__What the exercise asks__.
Write out each line below precisely, passing over the pictures.

*** Supplied data ***

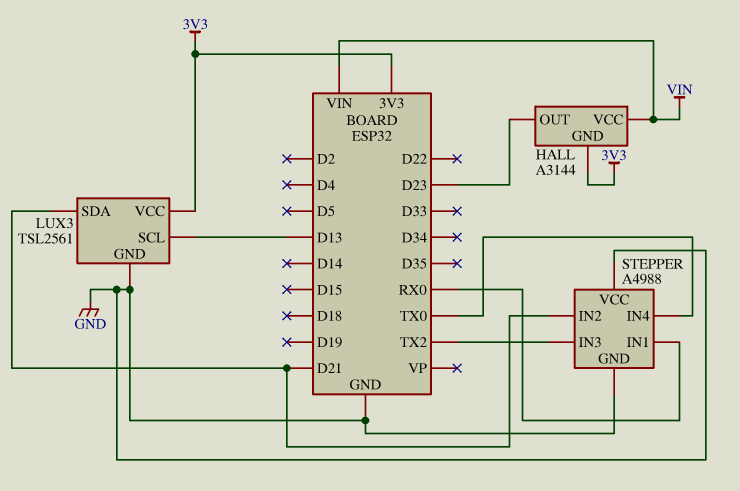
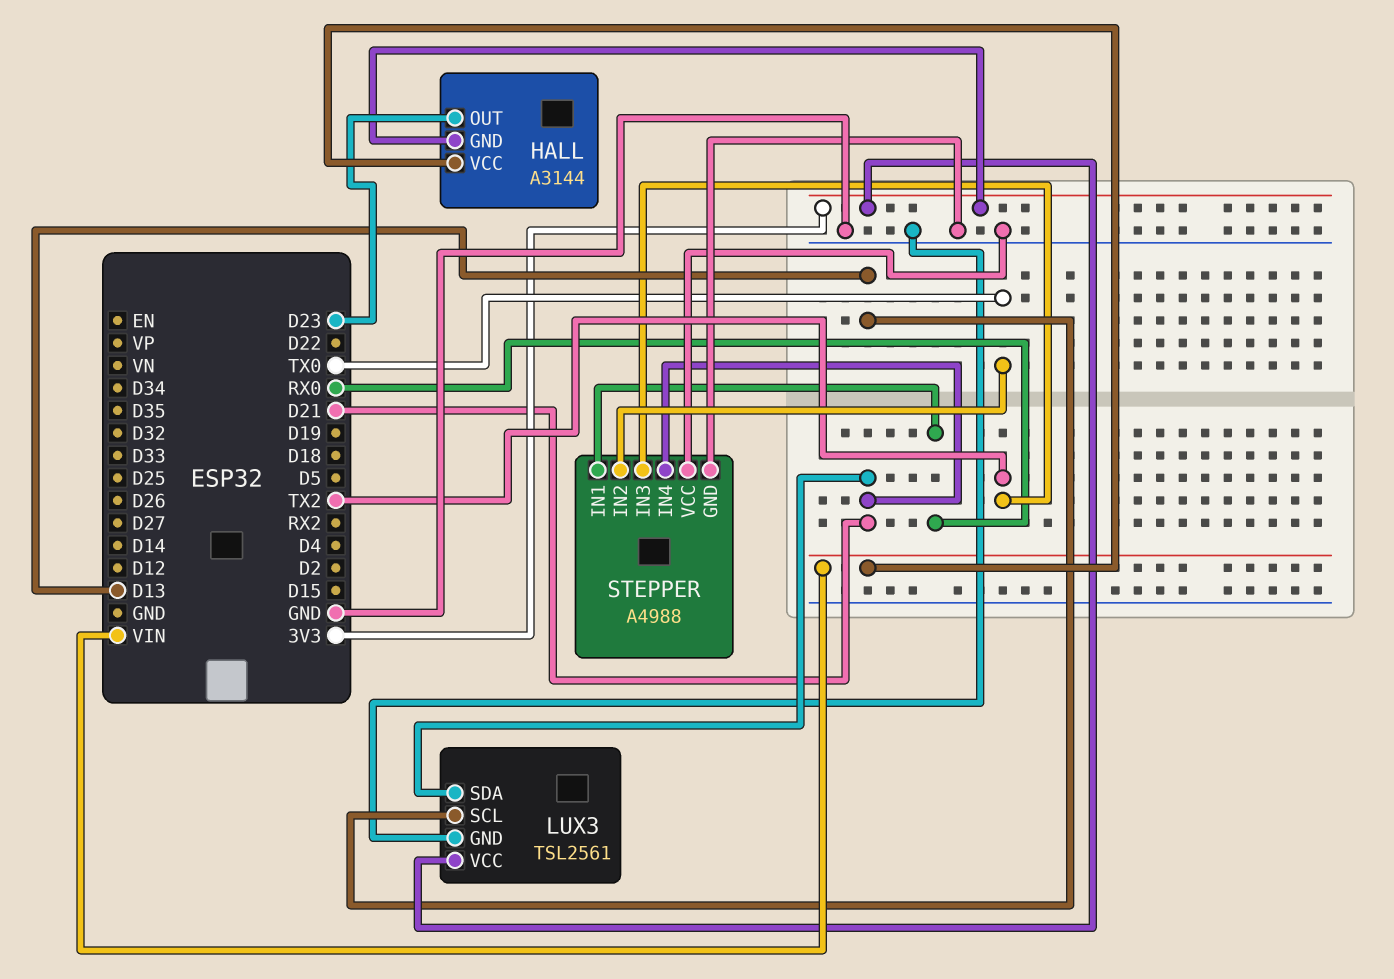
STEPPER pin IN2: D21 -> TX0
STEPPER pin IN4: TX0 -> D21

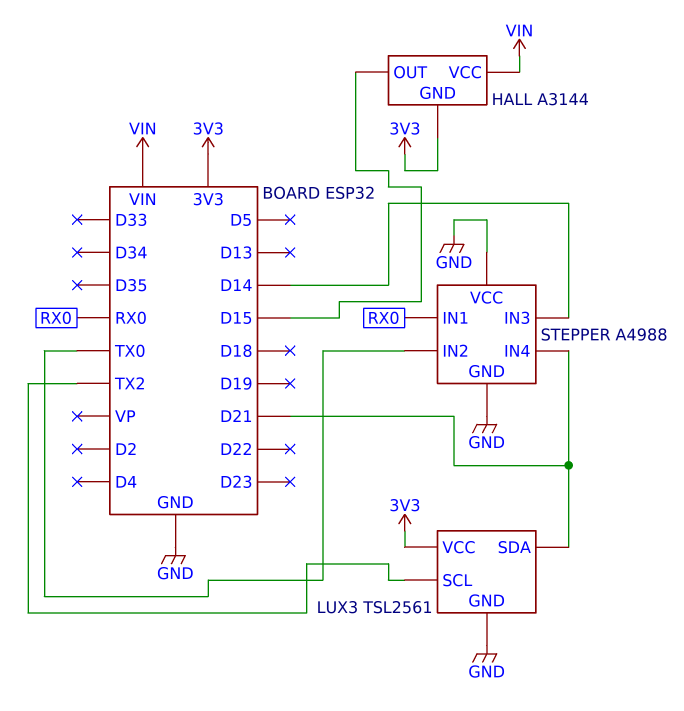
HALL pin OUT: D23 -> D15
LUX3 pin SCL: D13 -> TX2
STEPPER pin IN3: TX2 -> D14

*** End of Supplied data ***

__Your response__.
STEPPER pin IN2: D21 -> TX0
STEPPER pin IN4: TX0 -> D21

HALL pin OUT: D23 -> D15
LUX3 pin SCL: D13 -> TX2
STEPPER pin IN3: TX2 -> D14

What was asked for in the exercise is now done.